#### What is required:
Across the records, how many lines contain "bowl"? Answer with the number alone.

#### Dataset records:
== Segment start ==

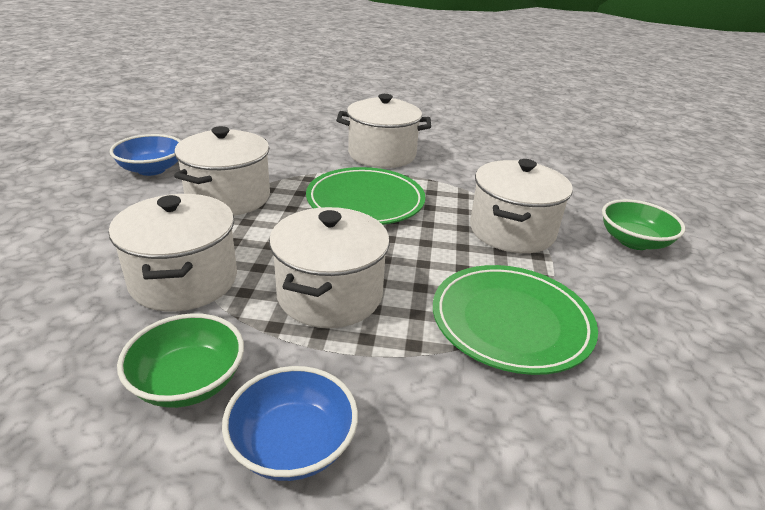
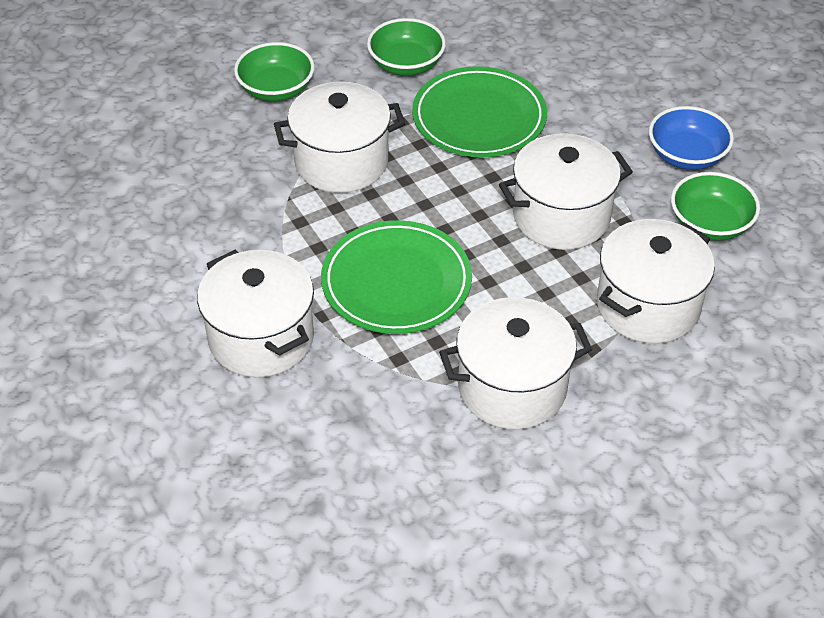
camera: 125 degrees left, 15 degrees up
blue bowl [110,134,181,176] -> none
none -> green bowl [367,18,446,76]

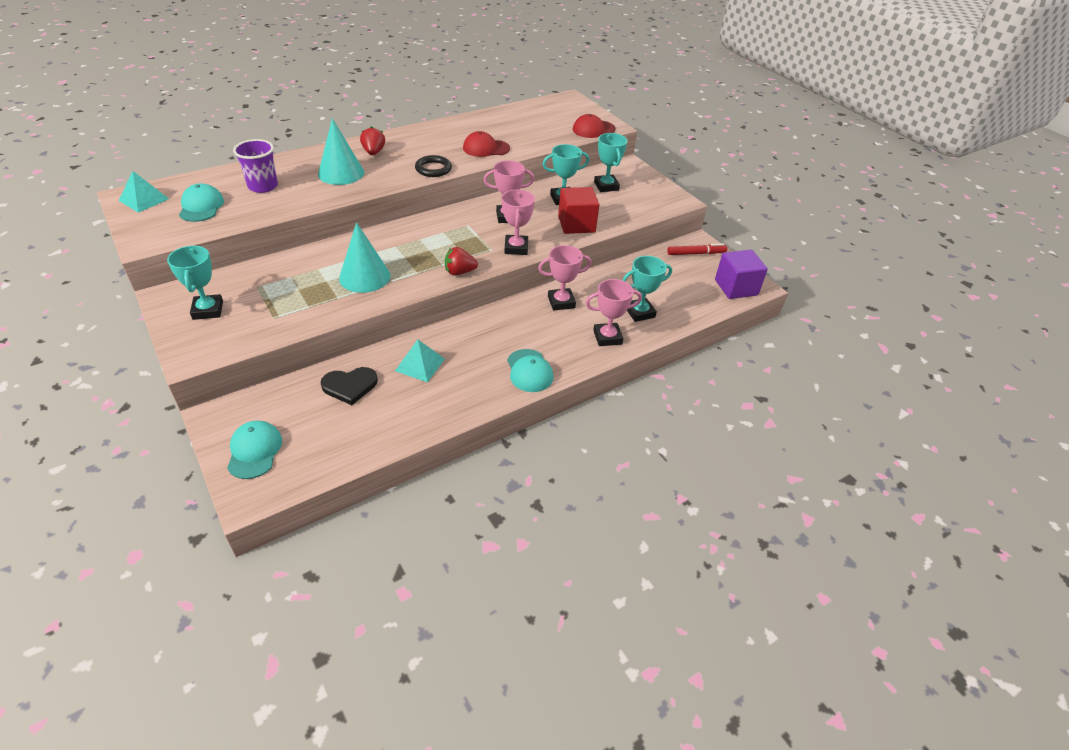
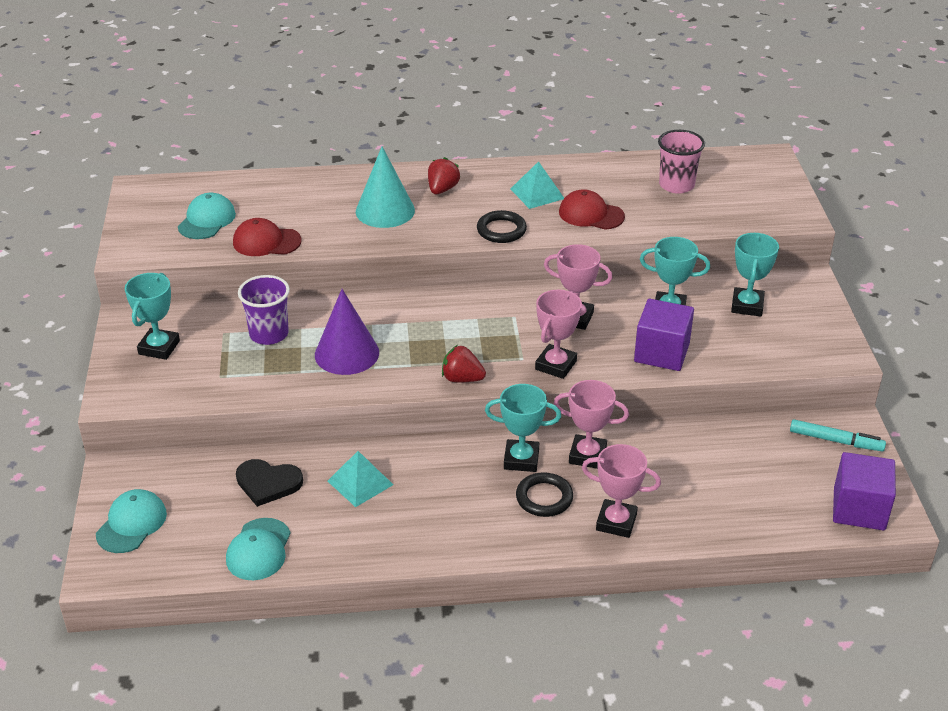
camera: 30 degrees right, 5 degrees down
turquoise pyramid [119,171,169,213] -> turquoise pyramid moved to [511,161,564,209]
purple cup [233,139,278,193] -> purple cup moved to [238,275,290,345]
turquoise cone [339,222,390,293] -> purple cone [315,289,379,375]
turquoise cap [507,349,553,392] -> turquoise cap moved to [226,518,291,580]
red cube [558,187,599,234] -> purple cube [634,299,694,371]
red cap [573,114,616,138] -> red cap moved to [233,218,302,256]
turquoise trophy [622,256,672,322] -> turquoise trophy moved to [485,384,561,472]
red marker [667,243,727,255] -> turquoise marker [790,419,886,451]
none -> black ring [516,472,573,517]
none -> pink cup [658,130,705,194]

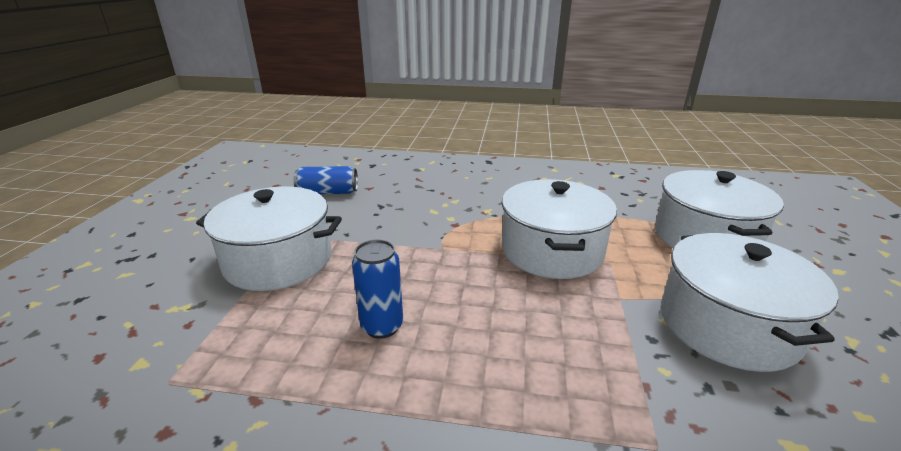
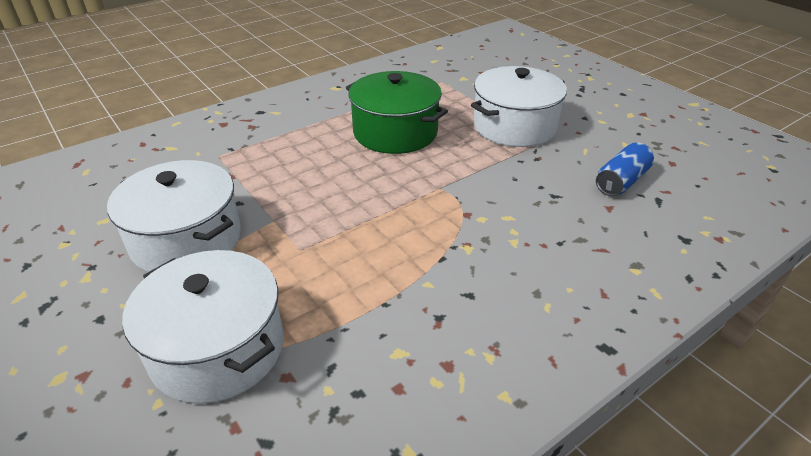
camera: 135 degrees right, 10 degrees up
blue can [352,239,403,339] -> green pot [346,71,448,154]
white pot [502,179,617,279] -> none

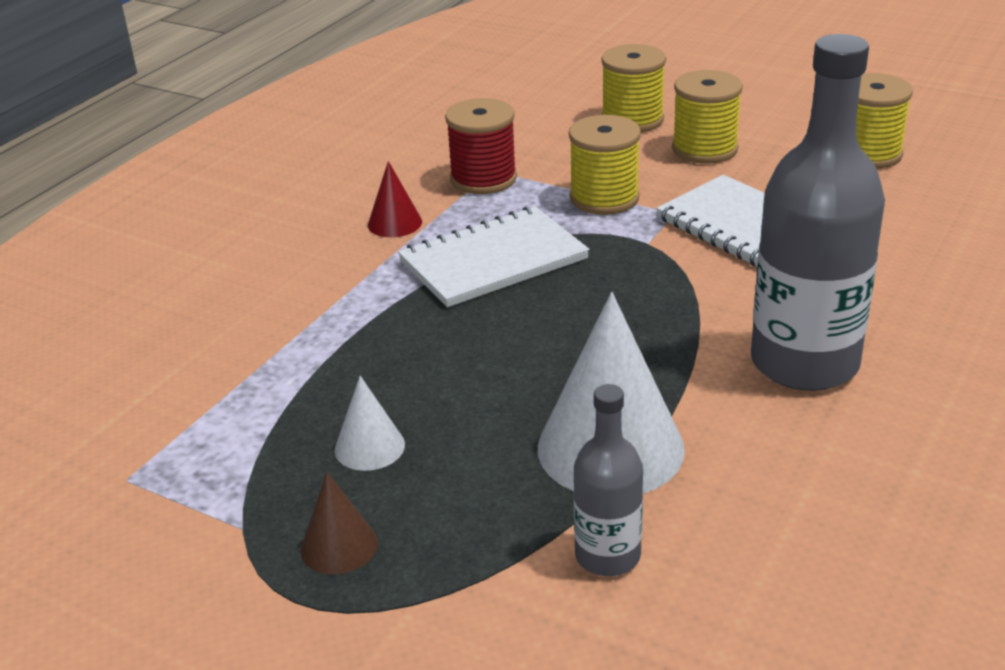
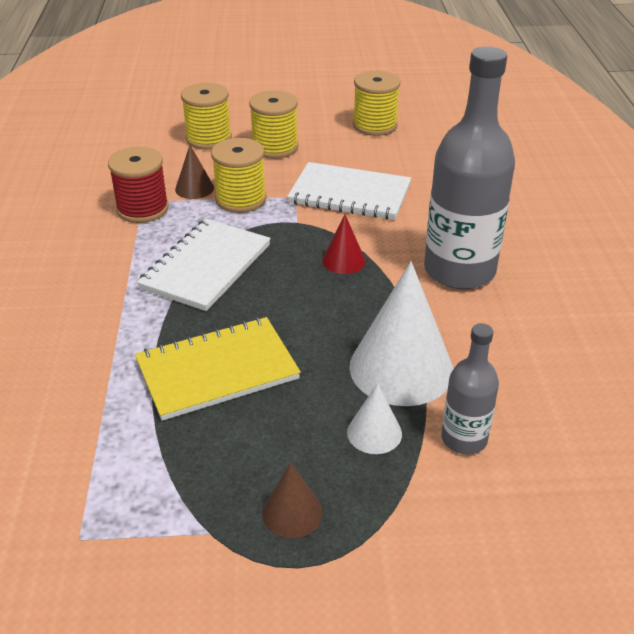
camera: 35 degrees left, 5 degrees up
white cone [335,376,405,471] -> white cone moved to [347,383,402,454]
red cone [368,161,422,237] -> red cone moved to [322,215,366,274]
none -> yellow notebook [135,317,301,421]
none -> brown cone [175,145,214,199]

== Segment end ==

#### Worked solution:
2